Exercise requirements | Retype all of the listing exactly, with no pictures.
━━━━━━
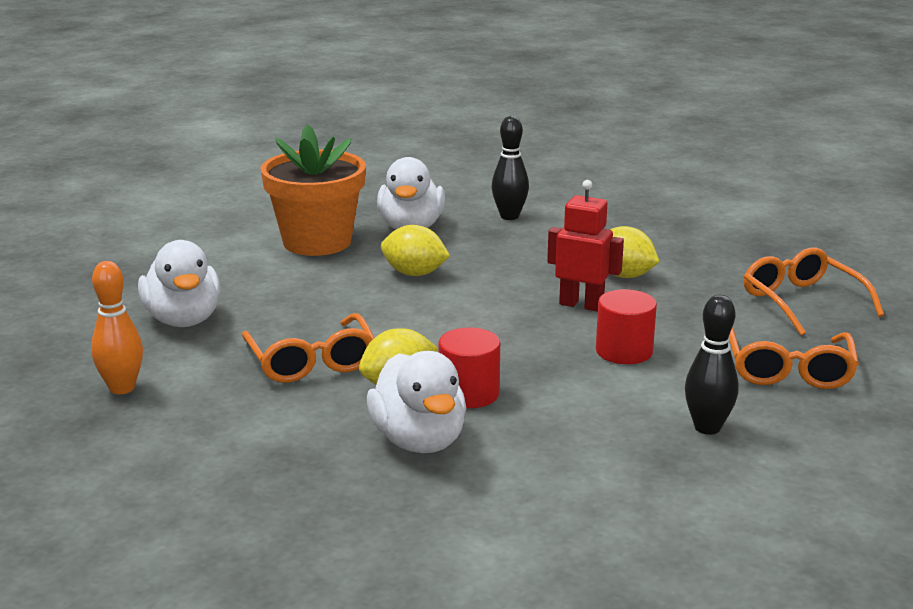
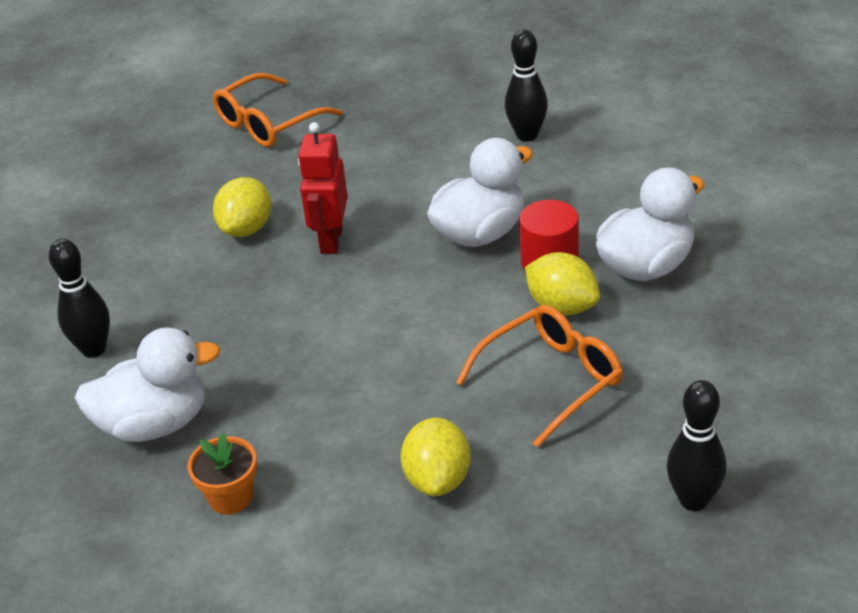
camera: 105 degrees left, 15 degrees up
orange bowling pin [91,261,143,394] -> black bowling pin [667,380,726,511]
white duck [138,240,221,327] -> white duck moved to [427,138,533,247]
orange flower pot [261,124,366,256] -> orange flower pot [187,433,257,515], size x0.46
yellow lemon [381,225,450,276] -> yellow lemon moved to [401,418,471,496]
red cylinder [596,289,657,364] -> none
orange glasses [729,327,859,389] -> none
━━━━━━
Solution to the exercise |
camera: 105 degrees left, 15 degrees up
orange bowling pin [91,261,143,394] -> black bowling pin [667,380,726,511]
white duck [138,240,221,327] -> white duck moved to [427,138,533,247]
orange flower pot [261,124,366,256] -> orange flower pot [187,433,257,515], size x0.46
yellow lemon [381,225,450,276] -> yellow lemon moved to [401,418,471,496]
red cylinder [596,289,657,364] -> none
orange glasses [729,327,859,389] -> none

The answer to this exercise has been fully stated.